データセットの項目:

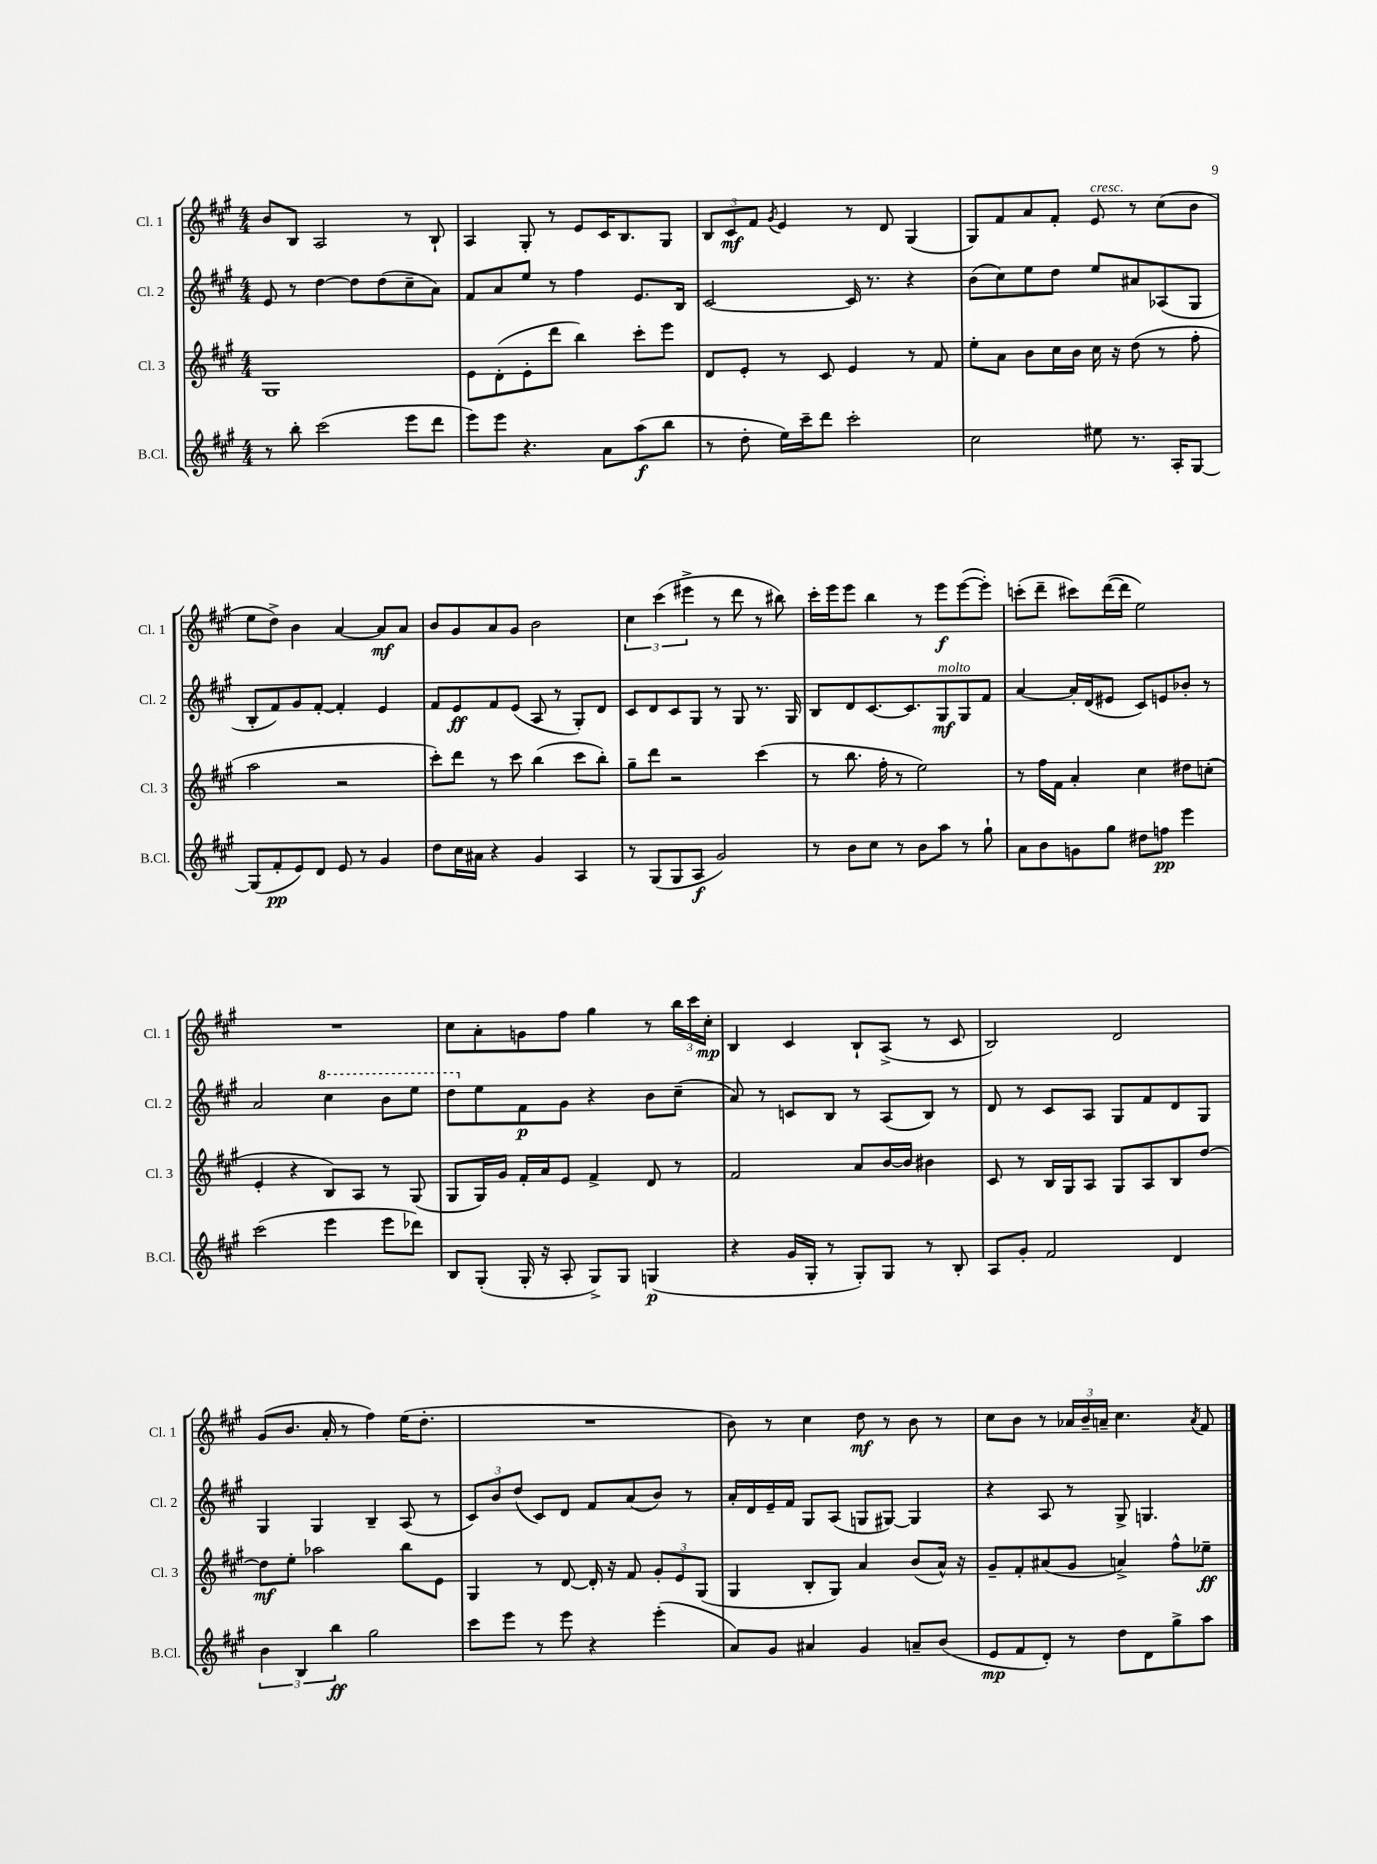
<<
\new StaffGroup <<
\new Staff = "s0" \with { instrumentName = "Cl. 1" shortInstrumentName = "Cl. 1" } {
    \clef treble \key a \major \numericTimeSignature \time 4/4
    b'8 b8 a2 r8 b8-! |
    a4 gis8-. r8 e'8 cis'16 b8. gis8 |
    \tuplet 3/2 { b8 cis'8\mf fis'8 } \acciaccatura { gis'8 } e'4 r8 d'8 gis4( |
    gis8) fis'8 a'8 fis'8-. e'8^\markup { \italic "cresc." } r8 cis''8( b'8 |
    e''8 d''8->) b'4 a'4~ a'8\mf a'8 |
    b'8 gis'8 a'8 gis'8 b'2 |
    \tuplet 3/2 { cis''4 cis'''4( eis'''4-> } r8 d'''8 r8 bis''8) |
    cis'''16-. e'''16 e'''8 b''4 r8 e'''8\f e'''8~( e'''8-.) |
    c'''8-.( d'''8-- cis'''8) d'''16~( d'''16 e''2) |
    R1 |
    cis''8 a'8-. g'8 fis''8 gis''4 r8 \tuplet 3/2 { b''16 cis'''16 cis''16-.\mp } |
    b4 cis'4 b8-! a8->( r8 cis'8 |
    b2) d'2 |
    gis'8( b'8. a'16-. r8 fis''4) e''16( d''8.-. |
    R1 |
    b'8) r8 cis''4 d''8\mf r8 b'8 r8 |
    cis''8 b'8 r8 \tuplet 3/2 { aes'16 b'16-- a'16-- } cis''4. \acciaccatura { a'8 } fis'8 \bar "|." |
}
\new Staff = "s1" \with { instrumentName = "Cl. 2" shortInstrumentName = "Cl. 2" } {
    \clef treble \key a \major \numericTimeSignature \time 4/4
    e'8 r8 d''4~ d''8 d''8( cis''8-- a'8) |
    fis'8 a'8 e''8 r8 fis''4 e'8. b16 |
    cis'2~ cis'16 r8. r4 |
    b'8( cis''8) e''8 d''8 e''8 ais'8 aes8( gis8 |
    b8-. fis'8) gis'8 fis'8~-. fis'4-. e'4 |
    fis'8 e'8\ff fis'8 e'8( a8 r8 gis8-.) d'8 |
    cis'8 d'8 cis'8 gis8 r8 gis8 r8. gis16 |
    b8 d'8 cis'8.~ cis'8. gis8\mf^\markup { \italic "molto" } gis8 fis'8 |
    a'4~ a'16-. d'16( eis'8 cis'8) e'8 bes'8-. r8 |
    a'2 \ottava #1 cis'''4 b''8 e'''8 |
    d'''8 \ottava #0 e''8 fis'8\p gis'8 r4 b'8 cis''8--( |
    a'8) r8 c'8 b8 r8 a8( b8) r8 |
    d'8 r8 cis'8 a8 gis8 fis'8 d'8 gis8 |
    gis4 gis4 b4-- a8( r8 |
    \tuplet 3/2 { cis'8) b'8 d''8( } cis'8) d'8 fis'8 a'8( b'8) r8 |
    a'16-. d'16 e'16-- fis'16 gis8 a8( g8 gis8~) gis4 |
    r4 a8 r8 gis8-> g4. \bar "|." |
}
\new Staff = "s2" \with { instrumentName = "Cl. 3" shortInstrumentName = "Cl. 3" } {
    \clef treble \key a \major \numericTimeSignature \time 4/4
    gis1 |
    e'8 d'8-.( e'8-. d'''8 b''4) cis'''8-. e'''8 |
    d'8 e'8-. r8 cis'8 e'4 r8 fis'8 |
    e''8-. a'8 b'8 cis''16 b'16 cis''16 r16 d''8( r8 fis''8-. |
    a''2 r2 |
    cis'''8-.) d'''8 r8 cis'''8 b''4( cis'''8 b''8-.) |
    gis''8-- d'''8 r2 cis'''4( |
    r8 b''8. fis''16-. r8 e''2) |
    r8 fis''16 fis'16 a'4-. cis''4 dis''8 c''8-.( |
    e'4-. r4 b8) a8 r8 gis8( |
    gis8 gis16) gis'16 fis'16-. a'16 e'8 fis'4-> d'8 r8 |
    fis'2 a'8 b'16~ b'16 bis'4 |
    cis'8 r8 b16 gis16 a8 gis8 a8 b8 d''8~ |
    d''8\mf e''8-. aes''2 b''8 e'8 |
    gis4 r8 d'8~ d'16-. r16 fis'8 \tuplet 3/2 { gis'8-. e'8 gis8( } |
    gis4 b8-. gis8) a'4 b'8( a'16-^) r16 |
    gis'8-- fis'8-. ais'8( gis'8 a'4->) fis''8-^ ees''8--\ff \bar "|." |
}
\new Staff = "s3" \with { instrumentName = "B.Cl." shortInstrumentName = "B.Cl." } {
    \clef treble \key a \major \numericTimeSignature \time 4/4
    r8 b''8-. cis'''2( e'''8 d'''8 |
    e'''8) e'''8 r4. a'8 a''8\f( b''8 |
    r8 d''8-. e''16) cis'''16-- d'''8 cis'''2-. |
    cis''2 eis''8 r8. a16-. gis8~ |
    gis8( fis'8-.\pp e'8) d'8 e'8 r8 gis'4 |
    d''8 cis''16 ais'16 r4 gis'4 a4 |
    r8 gis8( gis8 a8\f gis'2) |
    r8 b'8 cis''8 r8 b'8 a''8 r8 gis''8-! |
    a'8 b'8 g'8 gis''8 dis''8 f''8\pp e'''4 |
    cis'''2( e'''4 e'''8 des'''8) |
    b8 gis8-.( gis16-. r16 a8-. gis8->) gis8 g4\p( |
    r4 gis'16 gis16-. r8 gis8-.) gis8 r8 b8-. |
    a8 gis'8-. fis'2 d'4 |
    \tuplet 3/2 { b'4 b4 b''4\ff } gis''2 |
    cis'''8 e'''8 r8 e'''8 r4 e'''4-.( |
    a'8) gis'8 ais'4 gis'4 a'8-- b'8( |
    e'8\mp fis'8 d'8-.) r8 d''8 d'8 gis''8-> a''8 \bar "|." |
}
>>
>>
\layout { \context { \Score \remove "Bar_number_engraver" } }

■ 設定課題
すべての項目で「B.Cl.」を「Bass Cl.」に置き換え、ほかは一切変えずにこれらの行を書き直してください。画像は解答に含めないでください。

■ 本課題の解答
<<
\new StaffGroup <<
\new Staff = "s0" \with { instrumentName = "Cl. 1" shortInstrumentName = "Cl. 1" } {
    \clef treble \key a \major \numericTimeSignature \time 4/4
    b'8 b8 a2 r8 b8-! |
    a4 gis8-. r8 e'8 cis'16 b8. gis8 |
    \tuplet 3/2 { b8 cis'8\mf fis'8 } \acciaccatura { gis'8 } e'4 r8 d'8 gis4( |
    gis8) fis'8 a'8 fis'8-. e'8^\markup { \italic "cresc." } r8 cis''8( b'8 |
    e''8 d''8->) b'4 a'4~ a'8\mf a'8 |
    b'8 gis'8 a'8 gis'8 b'2 |
    \tuplet 3/2 { cis''4 cis'''4( eis'''4-> } r8 d'''8 r8 bis''8) |
    cis'''16-. e'''16 e'''8 b''4 r8 e'''8\f e'''8~( e'''8-.) |
    c'''8-.( d'''8-- cis'''8) d'''16~( d'''16 e''2) |
    R1 |
    cis''8 a'8-. g'8 fis''8 gis''4 r8 \tuplet 3/2 { b''16 cis'''16 cis''16-.\mp } |
    b4 cis'4 b8-! a8->( r8 cis'8 |
    b2) d'2 |
    gis'8( b'8. a'16-. r8 fis''4) e''16( d''8.-. |
    R1 |
    b'8) r8 cis''4 d''8\mf r8 b'8 r8 |
    cis''8 b'8 r8 \tuplet 3/2 { aes'16 b'16-- a'16-- } cis''4. \acciaccatura { a'8 } fis'8 \bar "|." |
}
\new Staff = "s1" \with { instrumentName = "Cl. 2" shortInstrumentName = "Cl. 2" } {
    \clef treble \key a \major \numericTimeSignature \time 4/4
    e'8 r8 d''4~ d''8 d''8( cis''8-- a'8) |
    fis'8 a'8 e''8 r8 fis''4 e'8. b16 |
    cis'2~ cis'16 r8. r4 |
    b'8( cis''8) e''8 d''8 e''8 ais'8 aes8( gis8 |
    b8-. fis'8) gis'8 fis'8~-. fis'4-. e'4 |
    fis'8 e'8\ff fis'8 e'8( a8 r8 gis8-.) d'8 |
    cis'8 d'8 cis'8 gis8 r8 gis8 r8. gis16 |
    b8 d'8 cis'8.~ cis'8. gis8\mf^\markup { \italic "molto" } gis8 fis'8 |
    a'4~ a'16-. d'16( eis'8 cis'8) e'8 bes'8-. r8 |
    a'2 \ottava #1 cis'''4 b''8 e'''8 |
    d'''8 \ottava #0 e''8 fis'8\p gis'8 r4 b'8 cis''8--( |
    a'8) r8 c'8 b8 r8 a8( b8) r8 |
    d'8 r8 cis'8 a8 gis8 fis'8 d'8 gis8 |
    gis4 gis4 b4-- a8( r8 |
    \tuplet 3/2 { cis'8) b'8 d''8( } cis'8) d'8 fis'8 a'8( b'8) r8 |
    a'16-. d'16 e'16-- fis'16 gis8 a8( g8 gis8~) gis4 |
    r4 a8 r8 gis8-> g4. \bar "|." |
}
\new Staff = "s2" \with { instrumentName = "Cl. 3" shortInstrumentName = "Cl. 3" } {
    \clef treble \key a \major \numericTimeSignature \time 4/4
    gis1 |
    e'8 d'8-.( e'8-. d'''8 b''4) cis'''8-. e'''8 |
    d'8 e'8-. r8 cis'8 e'4 r8 fis'8 |
    e''8-. a'8 b'8 cis''16 b'16 cis''16 r16 d''8( r8 fis''8-. |
    a''2 r2 |
    cis'''8-.) d'''8 r8 cis'''8 b''4( cis'''8 b''8-.) |
    gis''8-- d'''8 r2 cis'''4( |
    r8 b''8. fis''16-. r8 e''2) |
    r8 fis''16 fis'16 a'4-. cis''4 dis''8 c''8-.( |
    e'4-. r4 b8) a8 r8 gis8( |
    gis8 gis16) gis'16 fis'16-. a'16 e'8 fis'4-> d'8 r8 |
    fis'2 a'8 b'16~ b'16 bis'4 |
    cis'8 r8 b16 gis16 a8 gis8 a8 b8 d''8~ |
    d''8\mf e''8-. aes''2 b''8 e'8 |
    gis4 r8 d'8~ d'16-. r16 fis'8 \tuplet 3/2 { gis'8-. e'8 gis8( } |
    gis4 b8-. gis8) a'4 b'8( a'16-^) r16 |
    gis'8-- fis'8-. ais'8( gis'8 a'4->) fis''8-^ ees''8--\ff \bar "|." |
}
\new Staff = "s3" \with { instrumentName = "Bass Cl." shortInstrumentName = "Bass Cl." } {
    \clef treble \key a \major \numericTimeSignature \time 4/4
    r8 b''8-. cis'''2( e'''8 d'''8 |
    e'''8) e'''8 r4. a'8 a''8\f( b''8 |
    r8 d''8-. e''16) cis'''16-- d'''8 cis'''2-. |
    cis''2 eis''8 r8. a16-. gis8~ |
    gis8( fis'8-.\pp e'8) d'8 e'8 r8 gis'4 |
    d''8 cis''16 ais'16 r4 gis'4 a4 |
    r8 gis8( gis8 a8\f gis'2) |
    r8 b'8 cis''8 r8 b'8 a''8 r8 gis''8-! |
    a'8 b'8 g'8 gis''8 dis''8 f''8\pp e'''4 |
    cis'''2( e'''4 e'''8 des'''8) |
    b8 gis8-.( gis16-. r16 a8-. gis8->) gis8 g4\p( |
    r4 gis'16 gis16-. r8 gis8-.) gis8 r8 b8-. |
    a8 gis'8-. fis'2 d'4 |
    \tuplet 3/2 { b'4 b4 b''4\ff } gis''2 |
    cis'''8 e'''8 r8 e'''8 r4 e'''4-.( |
    a'8) gis'8 ais'4 gis'4 a'8-- b'8( |
    e'8\mp fis'8 d'8-.) r8 d''8 d'8 gis''8-> a''8 \bar "|." |
}
>>
>>
\layout { \context { \Score \remove "Bar_number_engraver" } }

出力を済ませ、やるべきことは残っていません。